The expected output is the full data, repeated exactly, without pictures.
Segment Start: Supplied material
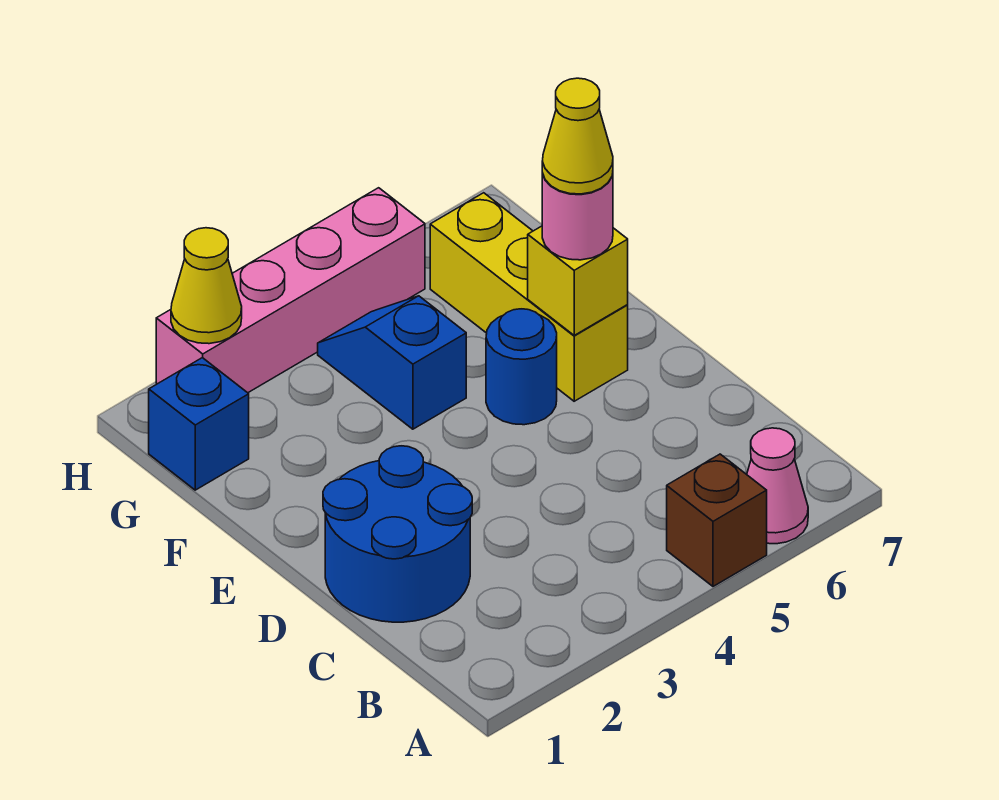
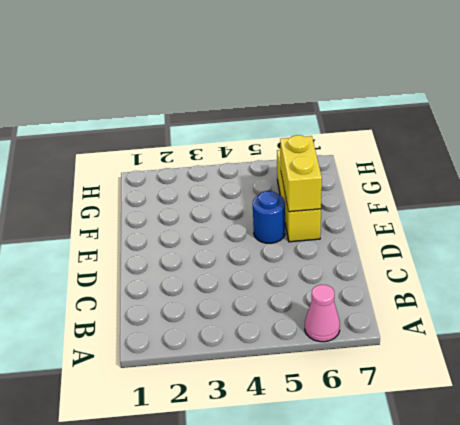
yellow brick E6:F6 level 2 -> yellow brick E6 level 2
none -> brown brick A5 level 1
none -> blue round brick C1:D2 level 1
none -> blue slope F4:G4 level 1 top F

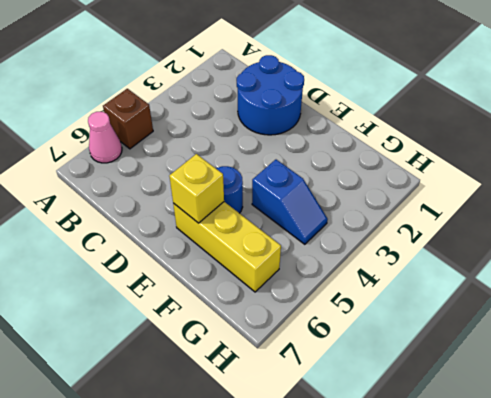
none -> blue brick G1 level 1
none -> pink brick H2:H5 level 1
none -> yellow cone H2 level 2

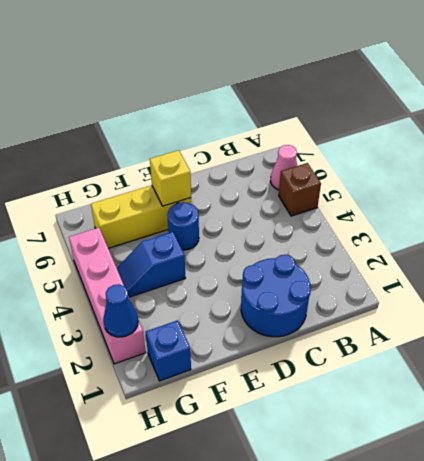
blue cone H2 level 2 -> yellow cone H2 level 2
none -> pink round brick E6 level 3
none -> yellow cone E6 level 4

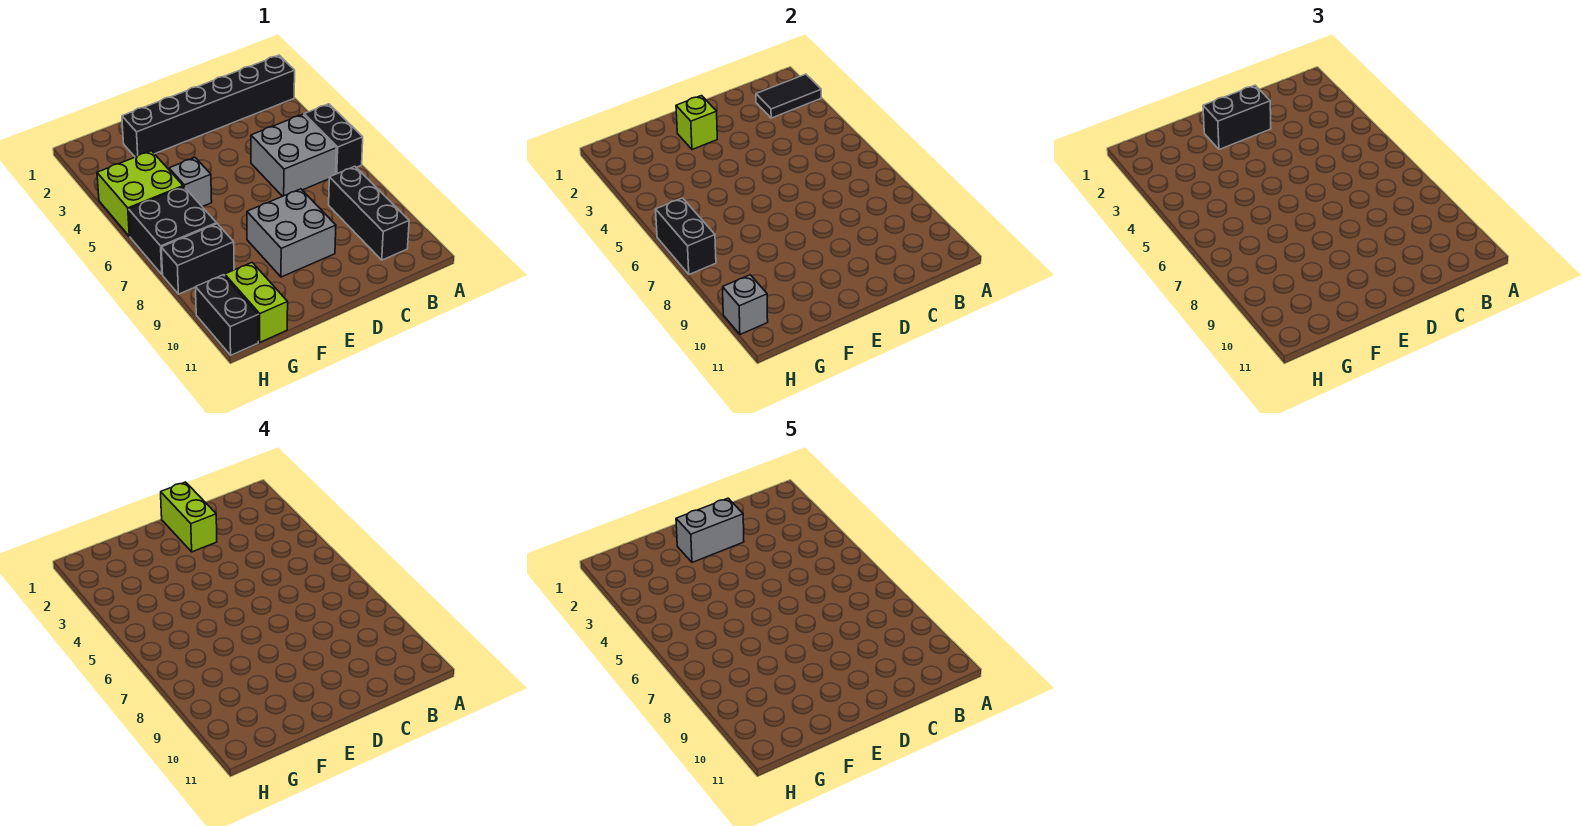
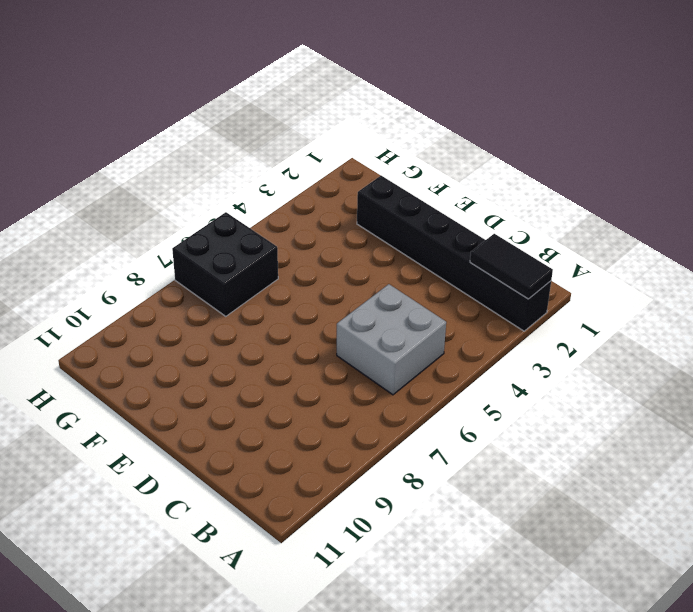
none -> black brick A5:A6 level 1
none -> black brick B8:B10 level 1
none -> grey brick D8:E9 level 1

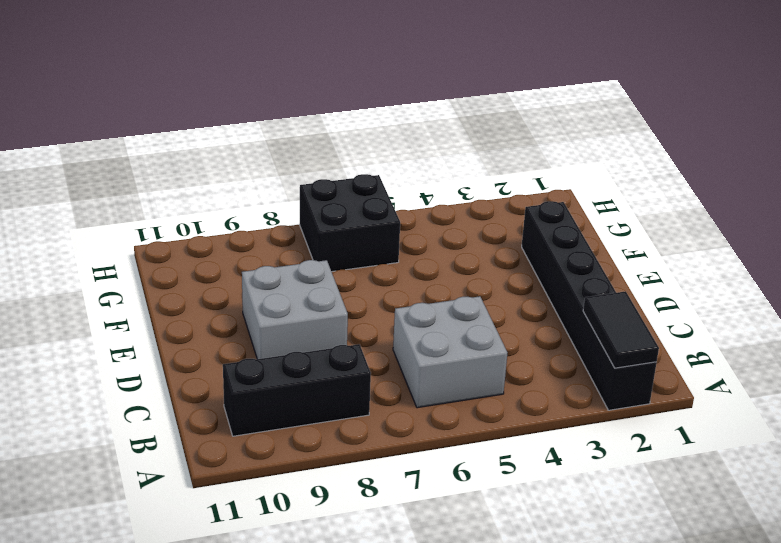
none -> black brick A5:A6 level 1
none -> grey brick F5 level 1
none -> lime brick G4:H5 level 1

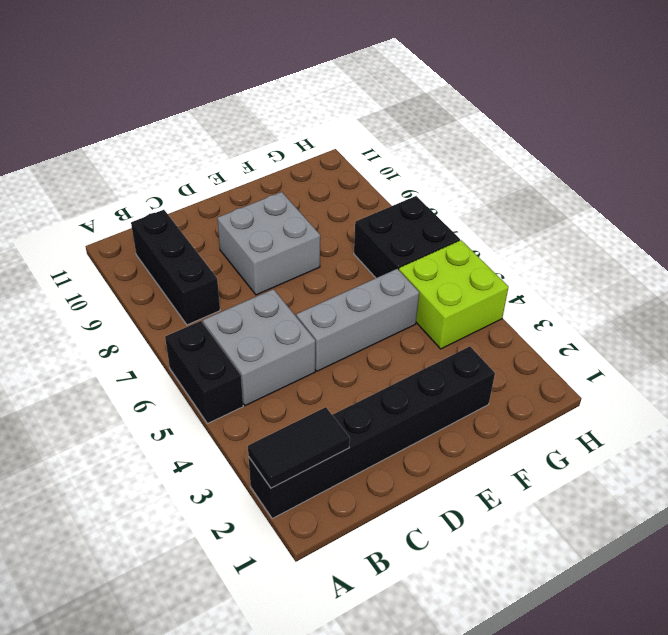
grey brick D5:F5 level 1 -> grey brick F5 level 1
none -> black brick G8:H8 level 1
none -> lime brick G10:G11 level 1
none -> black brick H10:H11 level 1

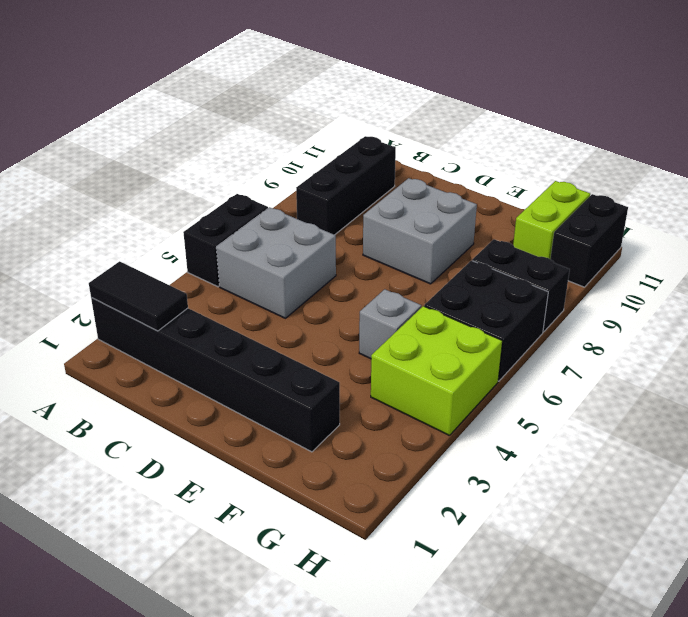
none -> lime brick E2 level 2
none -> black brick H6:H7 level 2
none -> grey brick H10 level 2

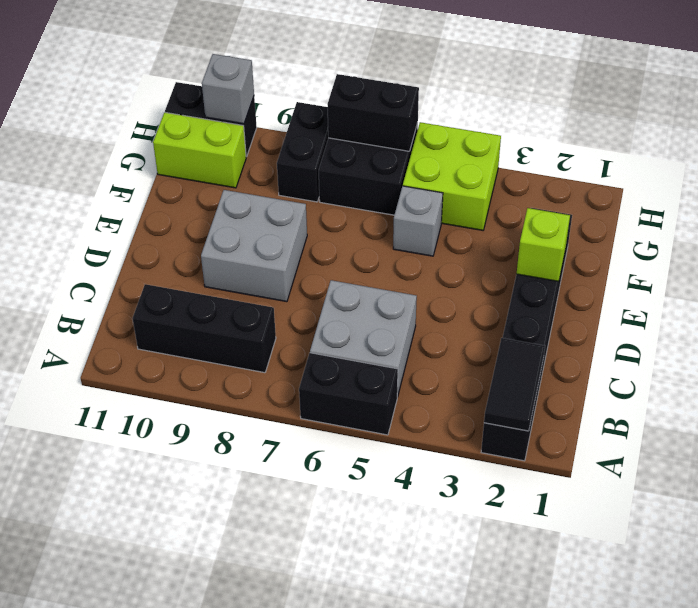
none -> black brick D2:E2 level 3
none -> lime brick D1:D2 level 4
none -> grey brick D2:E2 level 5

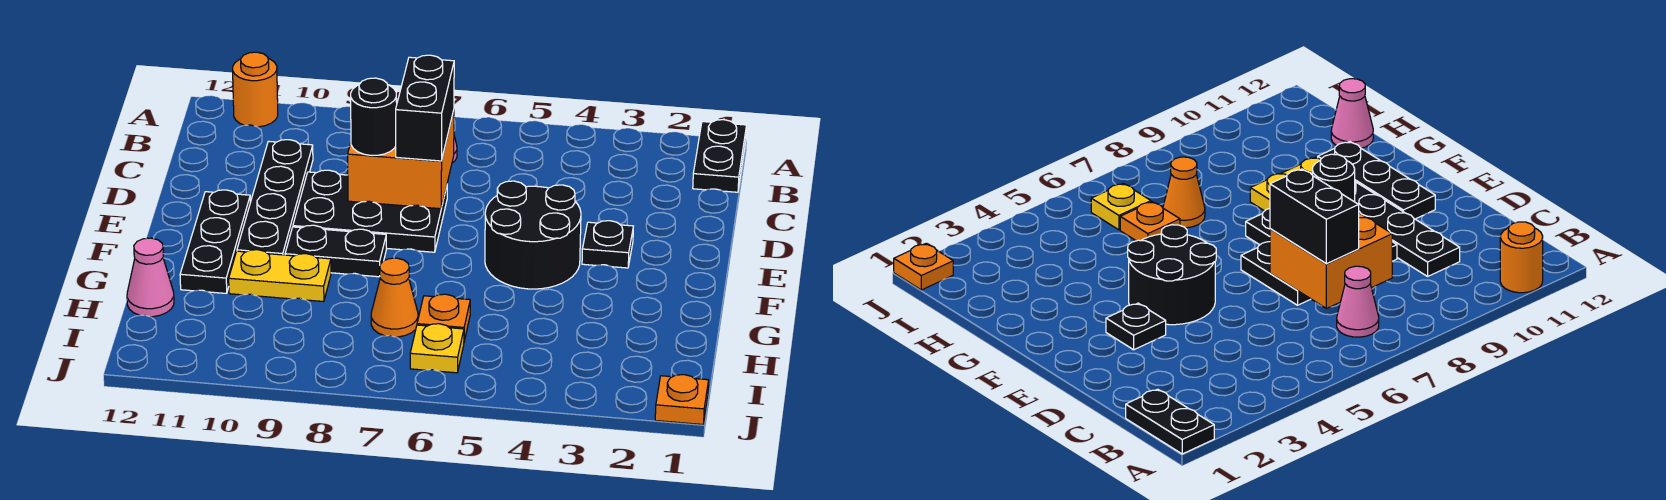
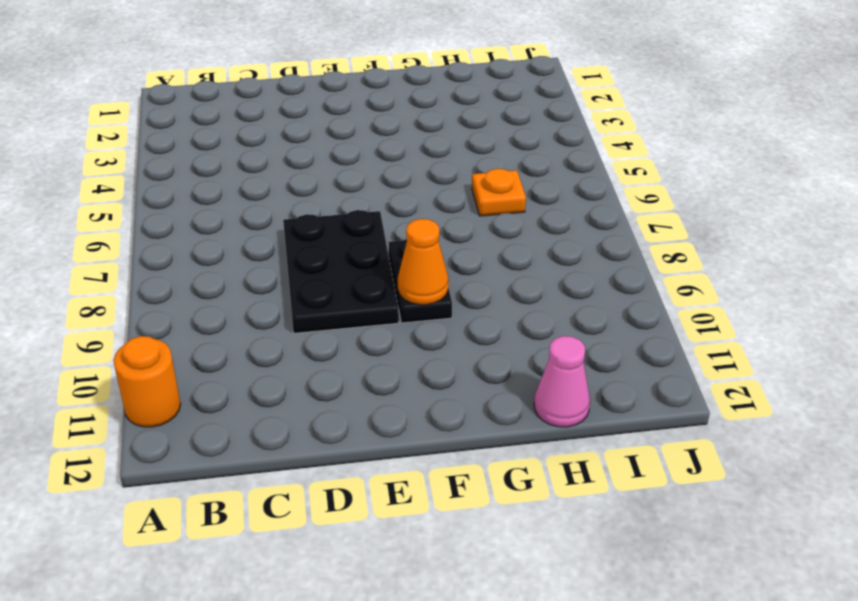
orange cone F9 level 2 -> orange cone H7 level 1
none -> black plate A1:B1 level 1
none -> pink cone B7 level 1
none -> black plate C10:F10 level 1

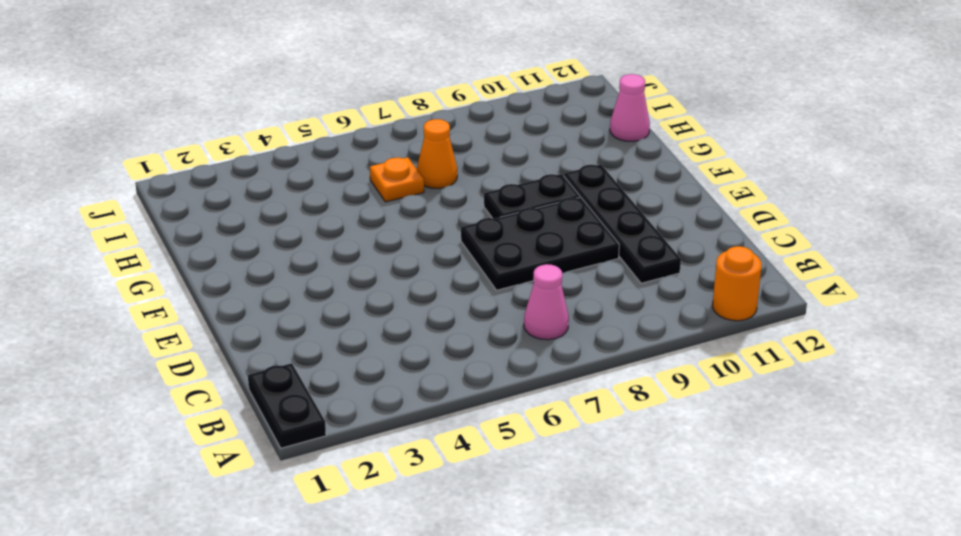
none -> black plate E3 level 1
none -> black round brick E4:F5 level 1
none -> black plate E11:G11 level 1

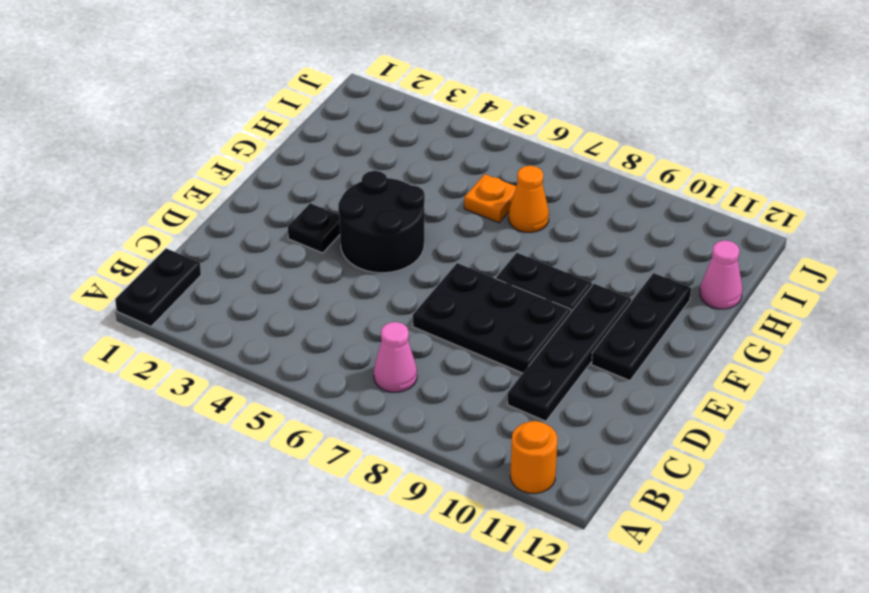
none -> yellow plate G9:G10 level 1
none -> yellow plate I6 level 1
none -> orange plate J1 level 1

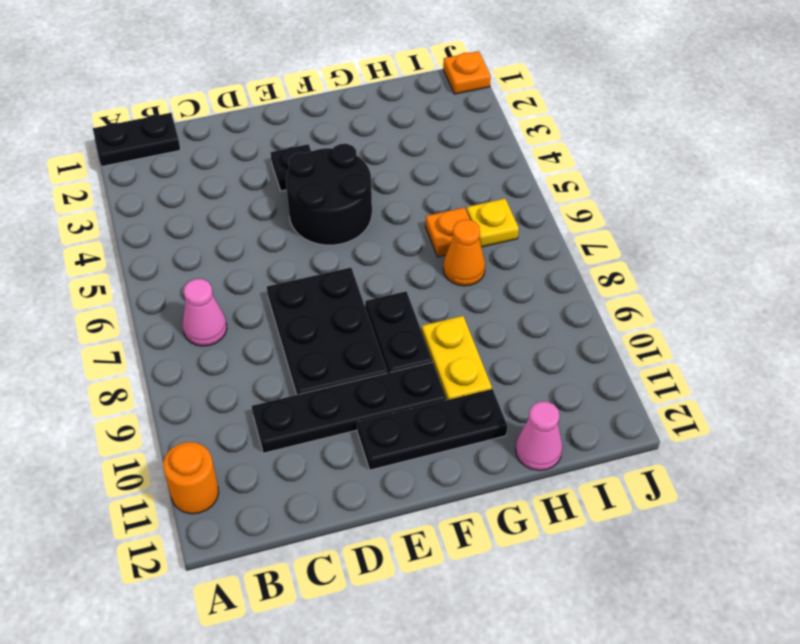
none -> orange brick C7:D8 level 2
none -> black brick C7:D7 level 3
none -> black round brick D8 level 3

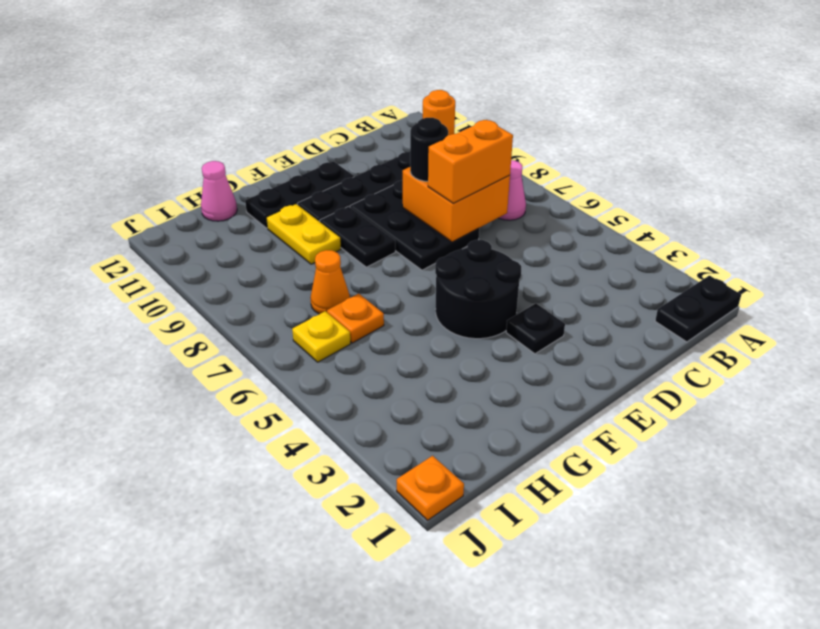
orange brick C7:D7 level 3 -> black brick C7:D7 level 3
Segment End: Supplied material
Response:
yellow brick E6:F6 level 2 -> yellow brick E6 level 2
none -> brown brick A5 level 1
none -> blue round brick C1:D2 level 1
none -> blue slope F4:G4 level 1 top F

none -> blue brick G1 level 1
none -> pink brick H2:H5 level 1
none -> yellow cone H2 level 2

blue cone H2 level 2 -> yellow cone H2 level 2
none -> pink round brick E6 level 3
none -> yellow cone E6 level 4

none -> black brick A5:A6 level 1
none -> black brick B8:B10 level 1
none -> grey brick D8:E9 level 1

none -> black brick A5:A6 level 1
none -> grey brick F5 level 1
none -> lime brick G4:H5 level 1

grey brick D5:F5 level 1 -> grey brick F5 level 1
none -> black brick G8:H8 level 1
none -> lime brick G10:G11 level 1
none -> black brick H10:H11 level 1

none -> lime brick E2 level 2
none -> black brick H6:H7 level 2
none -> grey brick H10 level 2

none -> black brick D2:E2 level 3
none -> lime brick D1:D2 level 4
none -> grey brick D2:E2 level 5

orange cone F9 level 2 -> orange cone H7 level 1
none -> black plate A1:B1 level 1
none -> pink cone B7 level 1
none -> black plate C10:F10 level 1

none -> black plate E3 level 1
none -> black round brick E4:F5 level 1
none -> black plate E11:G11 level 1

none -> yellow plate G9:G10 level 1
none -> yellow plate I6 level 1
none -> orange plate J1 level 1

none -> orange brick C7:D8 level 2
none -> black brick C7:D7 level 3
none -> black round brick D8 level 3

orange brick C7:D7 level 3 -> black brick C7:D7 level 3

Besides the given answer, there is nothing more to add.